Object tracking records:
=== Begin Enclosure ===

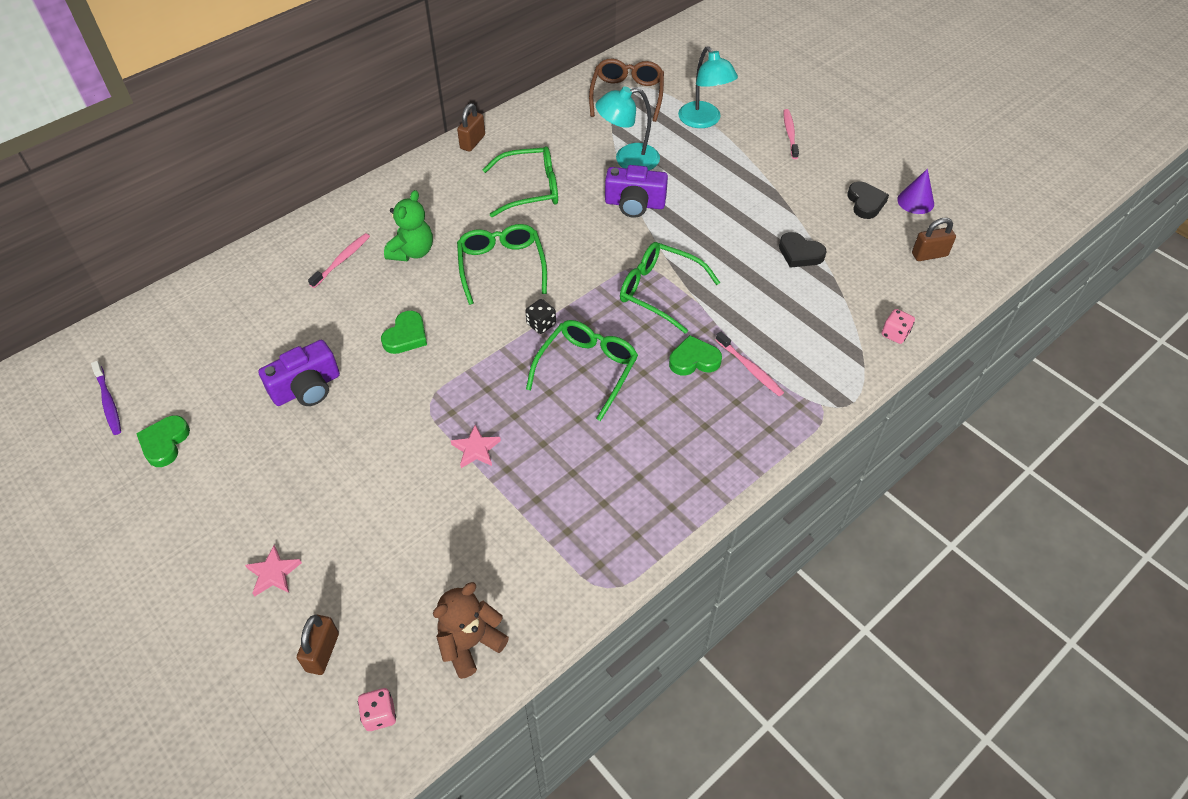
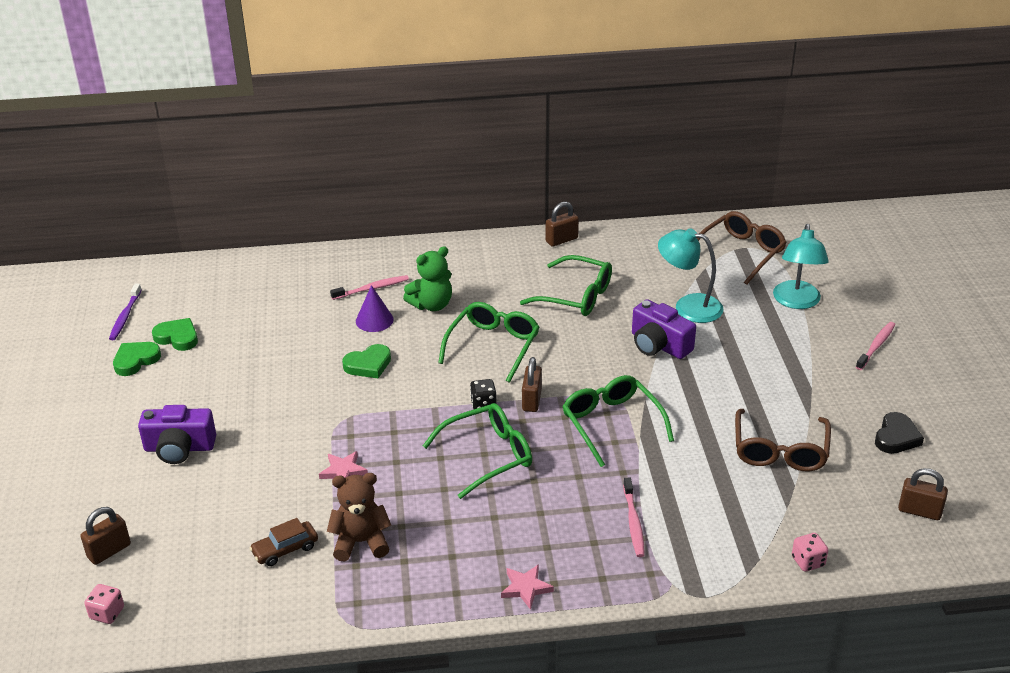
camera: 35 degrees right, 15 degrees down
(273, 573) = (126, 482): pink star -> pink star (526, 588)
(307, 388) = (262, 368): purple camera -> purple camera (179, 448)
(470, 643) = (210, 603): brown teddy bear -> brown teddy bear (361, 542)
(492, 552) = (285, 549): none -> brown car
(578, 301) = (531, 400): none -> brown padlock
(694, 360) = (588, 491): green heart -> green heart (177, 337)
(800, 253) = (780, 451): black heart -> brown glasses
(915, 201) = (954, 458): purple cone -> purple cone (374, 320)

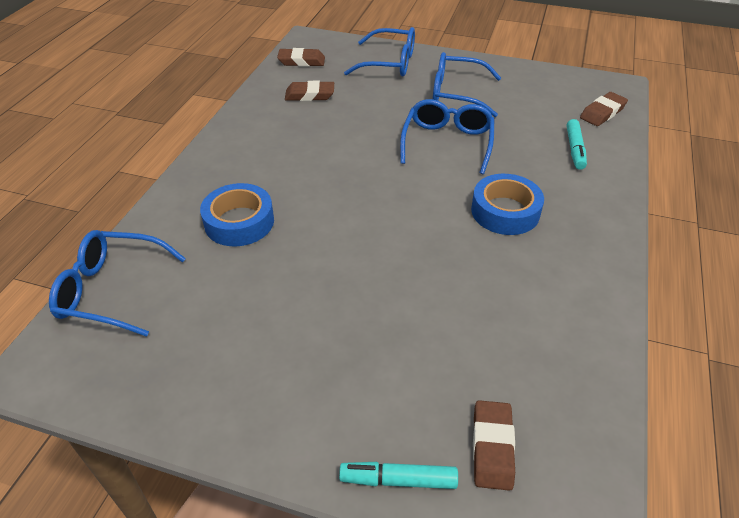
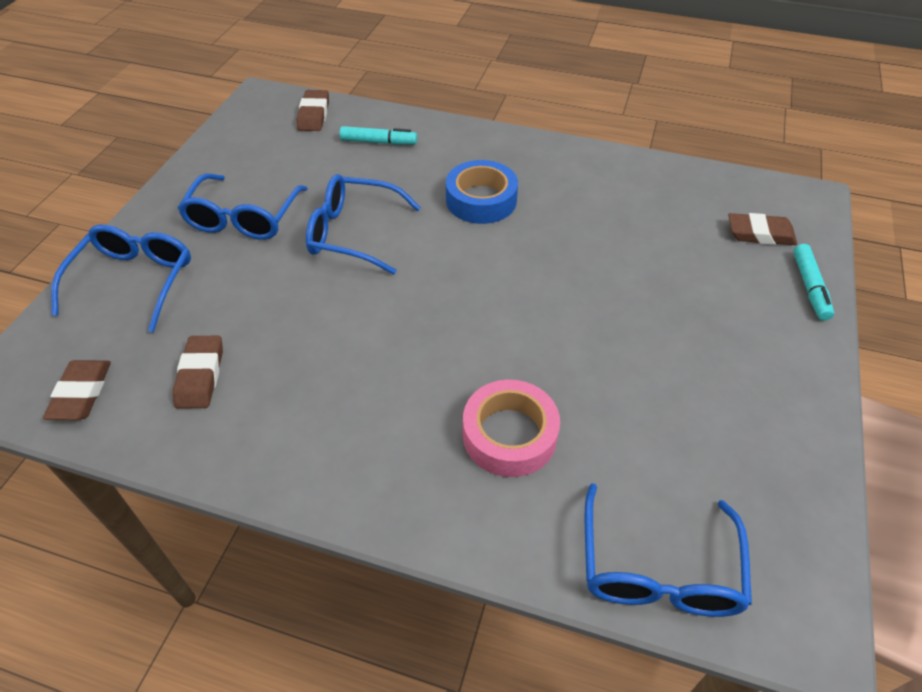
camera: 90 degrees left, 5 degrees up
(239, 222) = (509, 435): blue tape -> pink tape
(602, 113) = (313, 115): brown eraser -> brown eraser turned 45 degrees clockwise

=== End Enclosure ===

-- WORK ITEM --
All lines that hold the word "camera" should be copied from the data.

-- OUTPUT FOR THIS EXERCISE --
camera: 35 degrees right, 15 degrees down
(307, 388) = (262, 368): purple camera -> purple camera (179, 448)
camera: 90 degrees left, 5 degrees up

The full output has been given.